Exercise description> Pictures are not part of the answer. Return the lines from the one containing "POT2 pin SIG: A0 -> TX" through the end of the data, both included, exactly as they appear.

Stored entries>
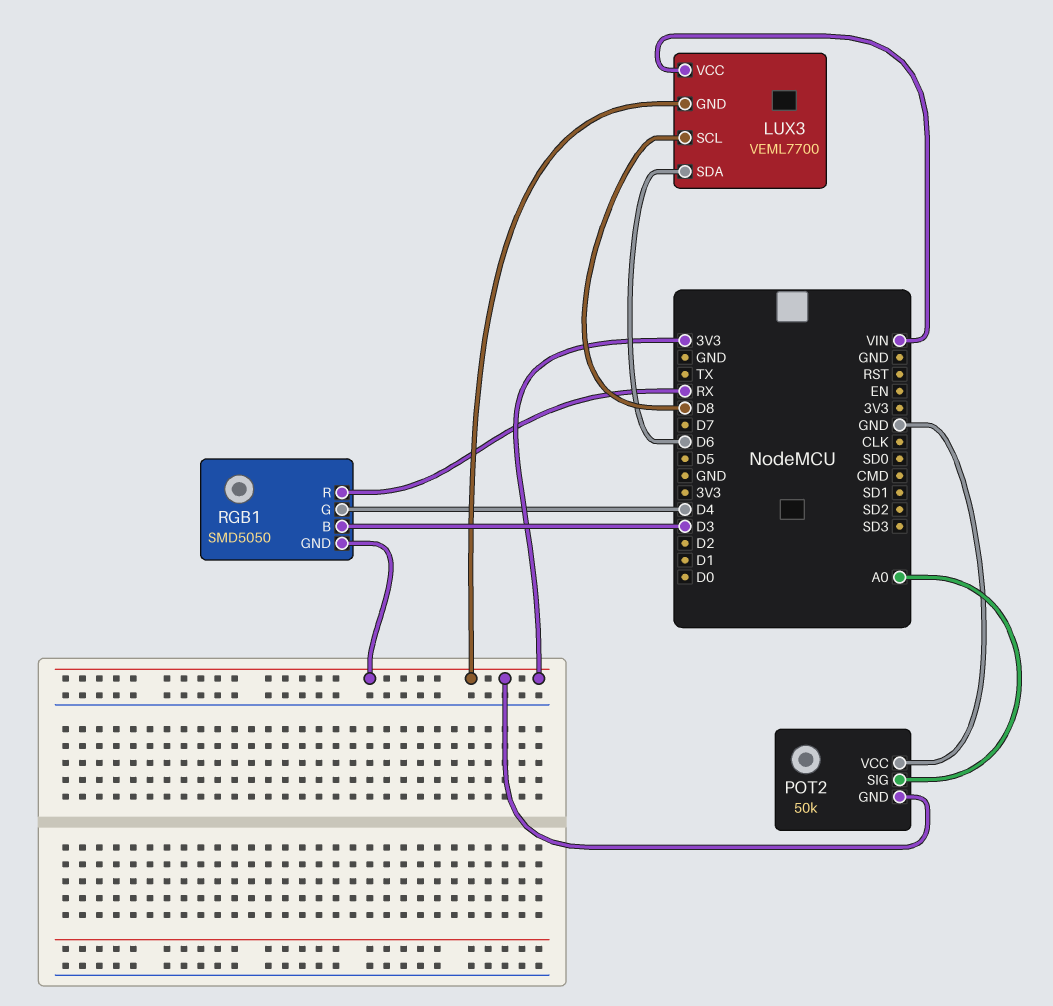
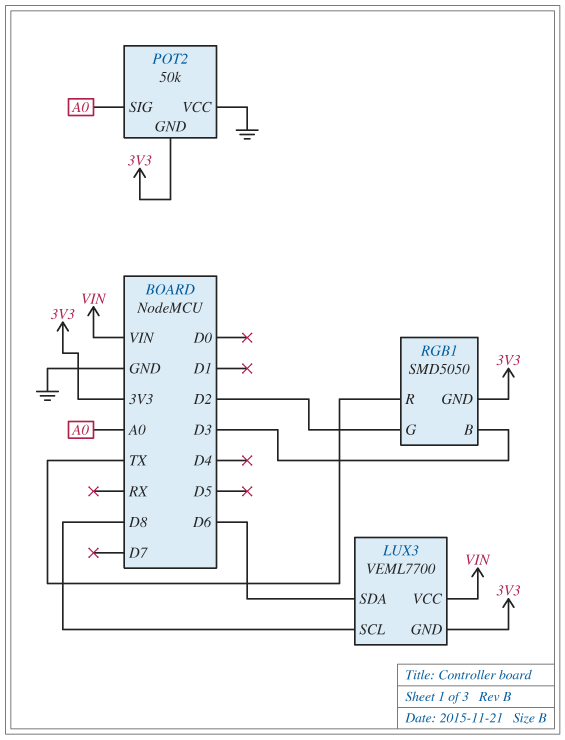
RGB1 pin G: D4 -> D2
RGB1 pin R: RX -> TX

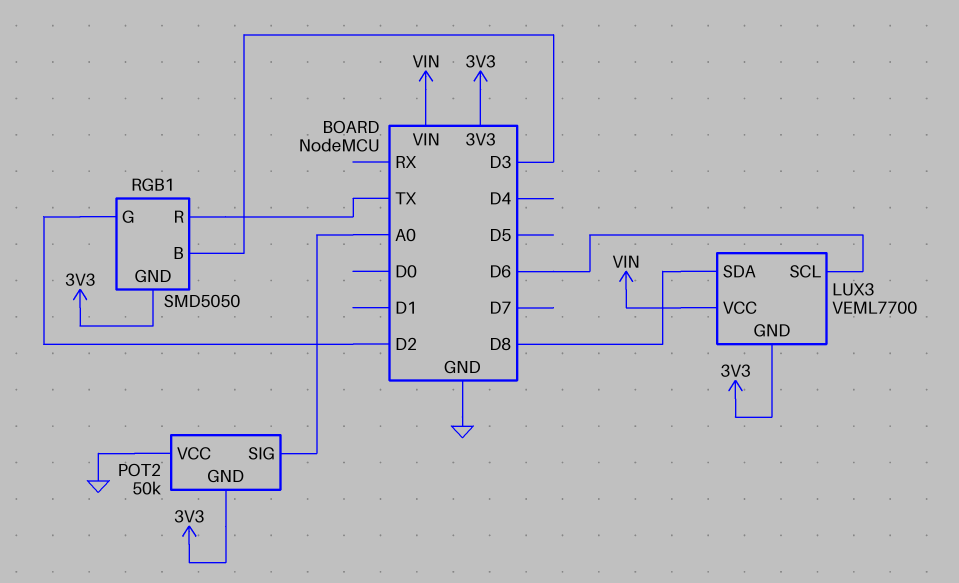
LUX3 pin SCL: D8 -> D6
LUX3 pin SDA: D6 -> D8

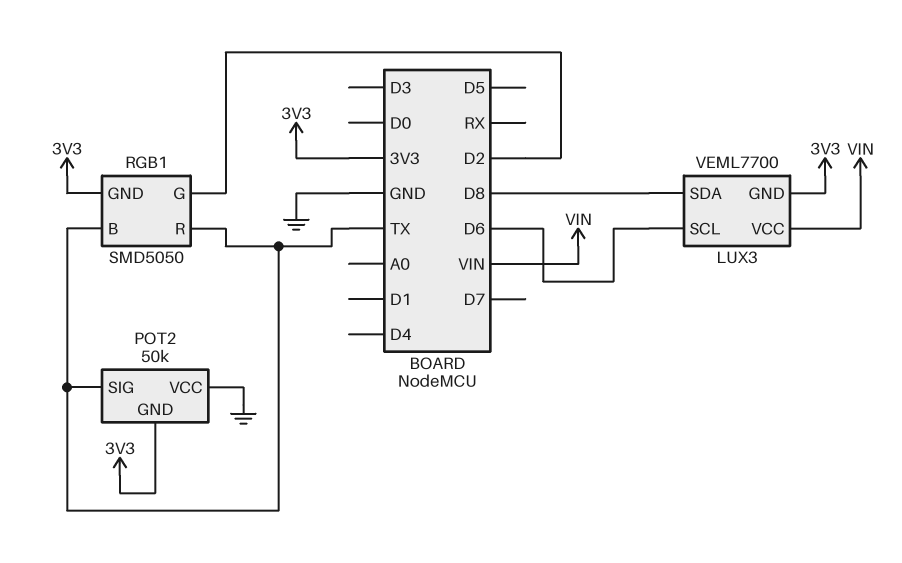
POT2 pin SIG: A0 -> TX
RGB1 pin B: D3 -> TX

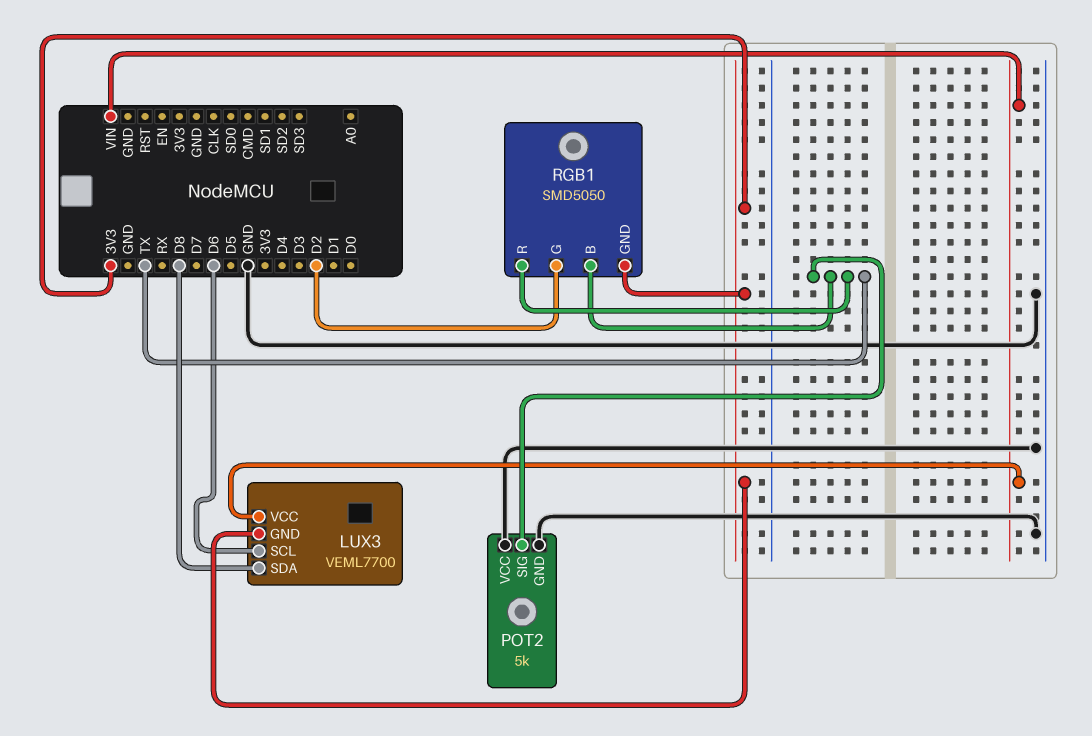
POT2: 50k -> 5k
POT2 pin GND: 3V3 -> GND

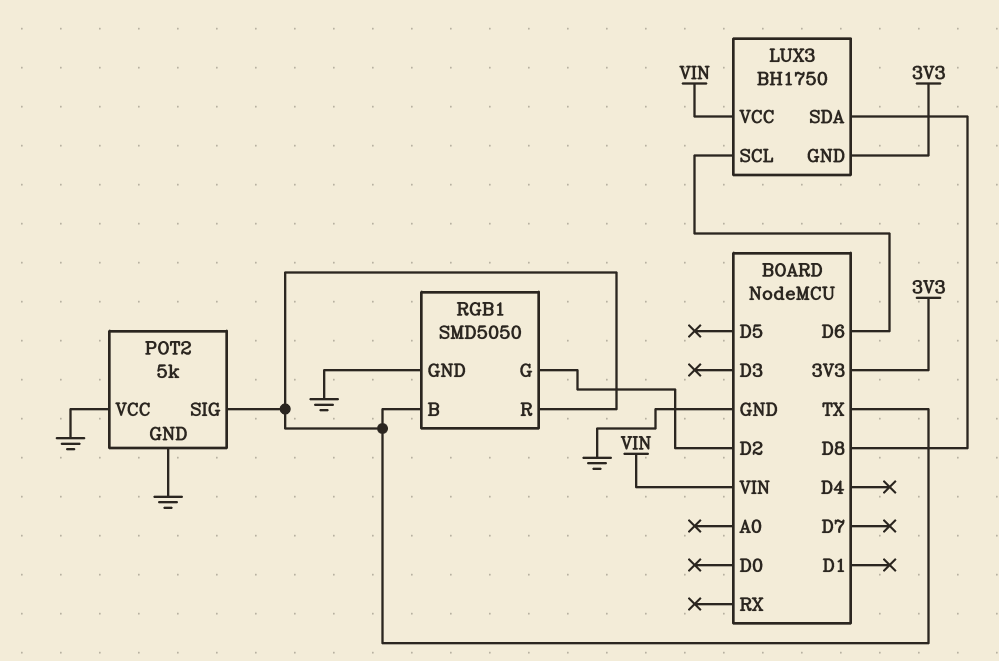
LUX3: VEML7700 -> BH1750
RGB1 pin GND: 3V3 -> GND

Response to the task>
POT2 pin SIG: A0 -> TX
RGB1 pin B: D3 -> TX

POT2: 50k -> 5k
POT2 pin GND: 3V3 -> GND

LUX3: VEML7700 -> BH1750
RGB1 pin GND: 3V3 -> GND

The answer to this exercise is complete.